[Scene images with change listings]

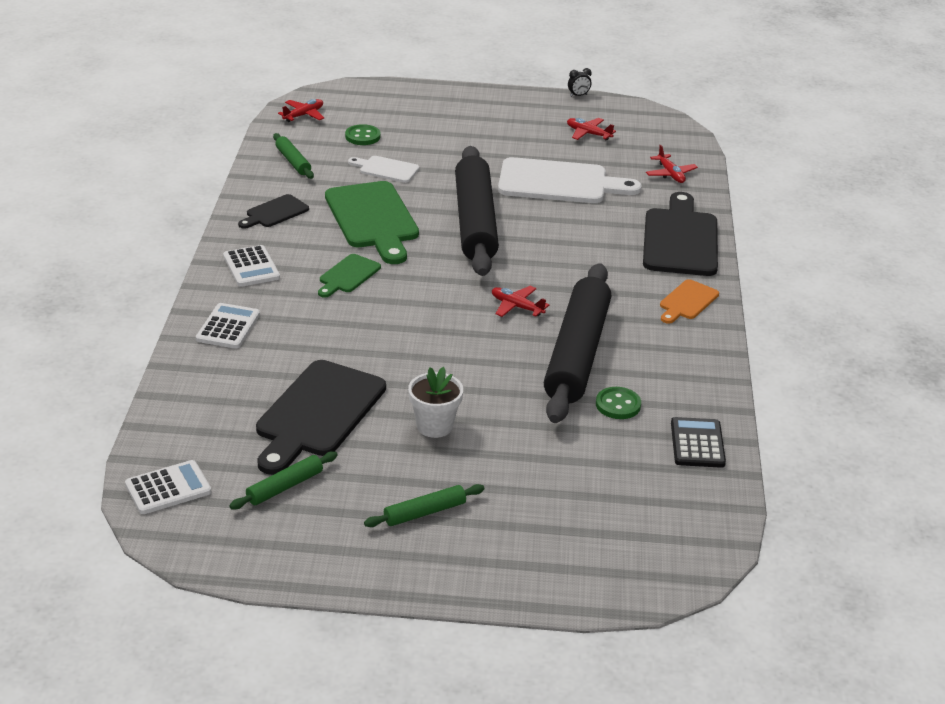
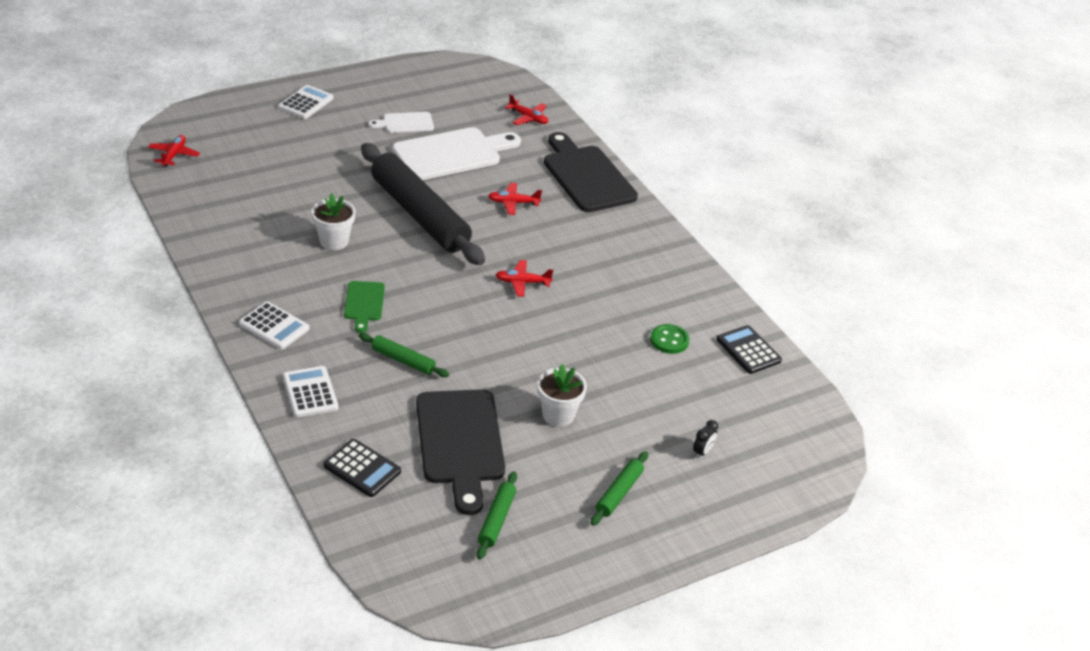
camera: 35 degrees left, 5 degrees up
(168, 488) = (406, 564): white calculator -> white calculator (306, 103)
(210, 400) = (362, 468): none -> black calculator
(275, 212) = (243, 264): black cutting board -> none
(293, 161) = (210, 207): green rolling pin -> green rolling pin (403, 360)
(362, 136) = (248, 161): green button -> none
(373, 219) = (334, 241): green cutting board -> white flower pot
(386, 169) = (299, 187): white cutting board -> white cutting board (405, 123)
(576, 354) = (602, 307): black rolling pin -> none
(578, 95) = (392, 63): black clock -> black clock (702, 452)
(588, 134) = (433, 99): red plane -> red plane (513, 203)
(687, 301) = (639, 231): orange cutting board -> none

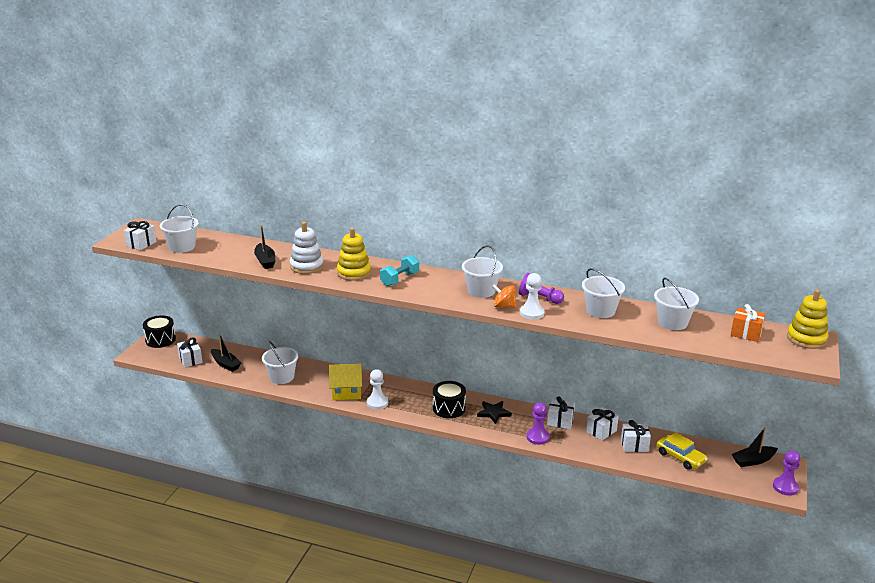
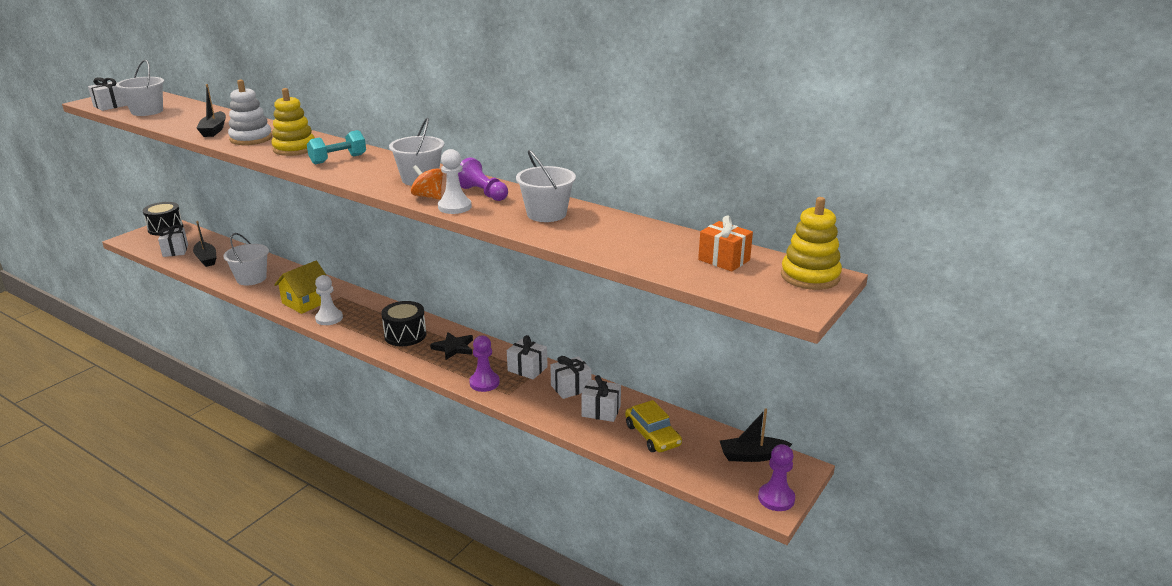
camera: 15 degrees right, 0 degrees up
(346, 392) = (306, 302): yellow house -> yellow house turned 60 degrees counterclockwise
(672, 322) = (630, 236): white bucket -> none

* _INSTRUCTIONS FOR THE TASK_:
Filter the entries down to the lines holding the string "white". Copy each of those lines.

* _SOLVED PROBLEM_:
(168, 488) = (406, 564): white calculator -> white calculator (306, 103)
(373, 219) = (334, 241): green cutting board -> white flower pot
(386, 169) = (299, 187): white cutting board -> white cutting board (405, 123)
(672, 322) = (630, 236): white bucket -> none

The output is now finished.